┌──
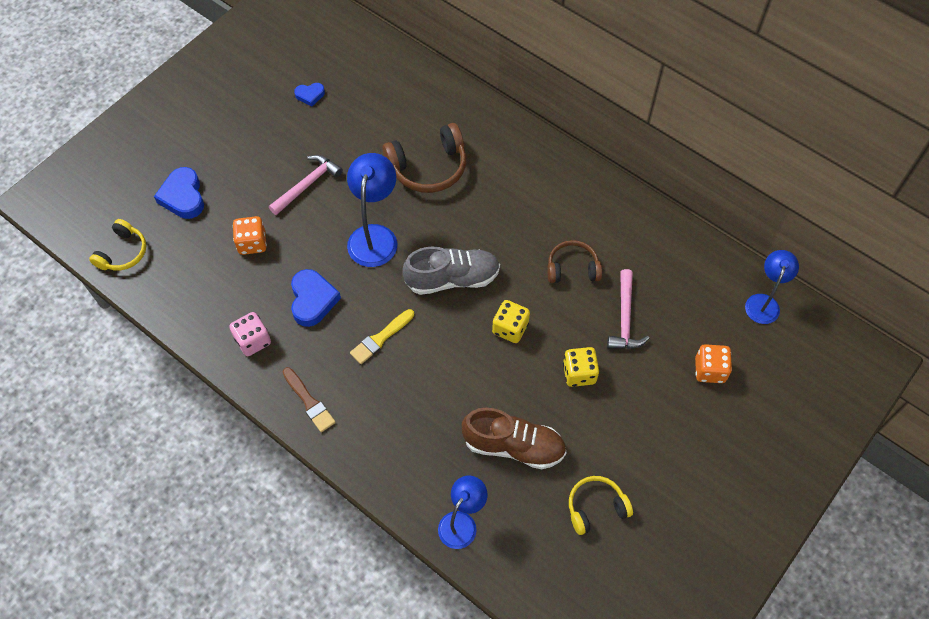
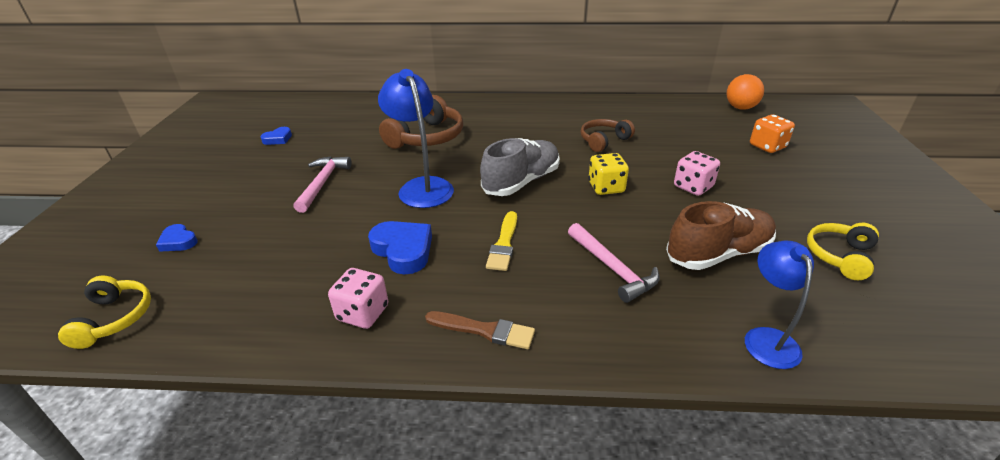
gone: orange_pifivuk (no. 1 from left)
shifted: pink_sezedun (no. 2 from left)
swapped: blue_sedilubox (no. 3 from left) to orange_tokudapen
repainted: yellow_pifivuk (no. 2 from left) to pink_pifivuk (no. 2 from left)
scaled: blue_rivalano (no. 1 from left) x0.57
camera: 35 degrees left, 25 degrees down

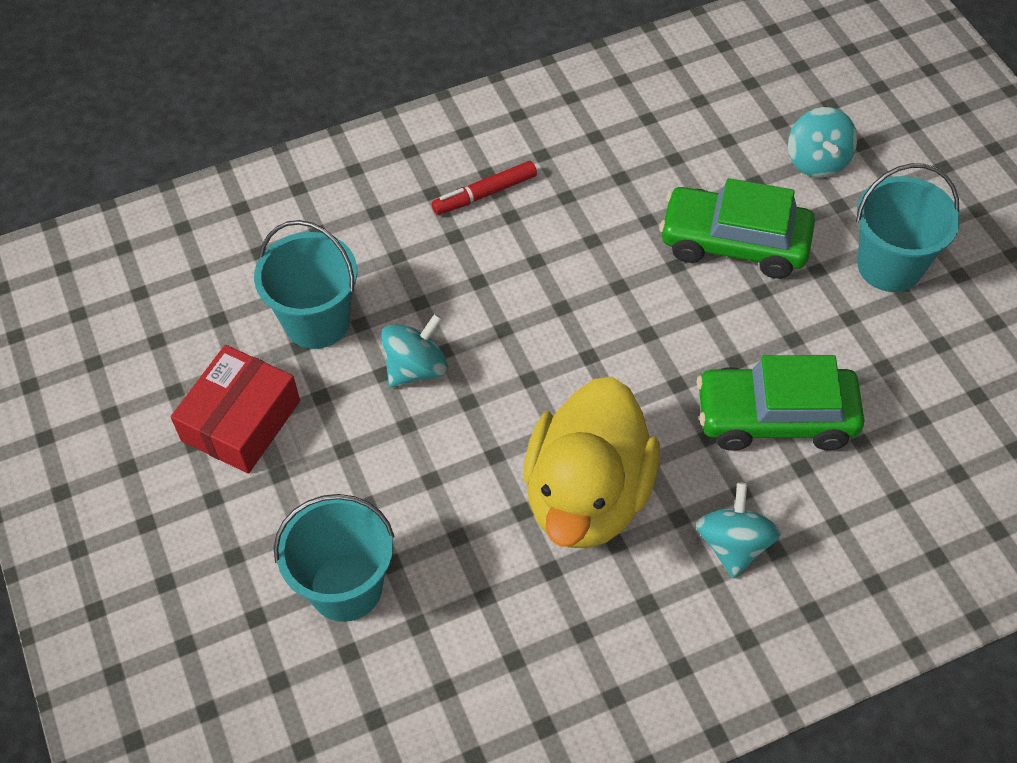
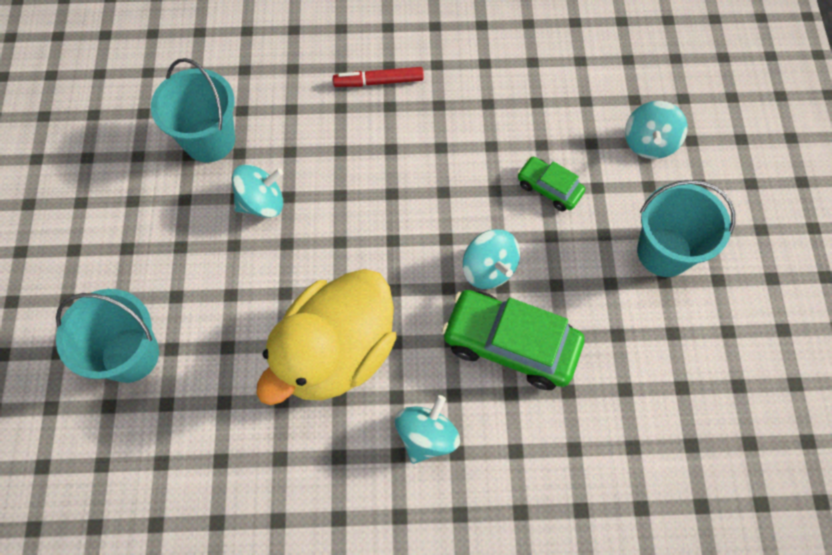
gone: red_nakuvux
new:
└──
▸ **Action item**
Write out exactly the lines above between the line with "shifted: pink_sezedun (no. 2 from left)" and the line with "scaled: blue_rivalano (no. 1 from left) x0.57", inclusive, and nothing beyond them.

▸ **Answer to this exercise**
shifted: pink_sezedun (no. 2 from left)
swapped: blue_sedilubox (no. 3 from left) to orange_tokudapen
repainted: yellow_pifivuk (no. 2 from left) to pink_pifivuk (no. 2 from left)
scaled: blue_rivalano (no. 1 from left) x0.57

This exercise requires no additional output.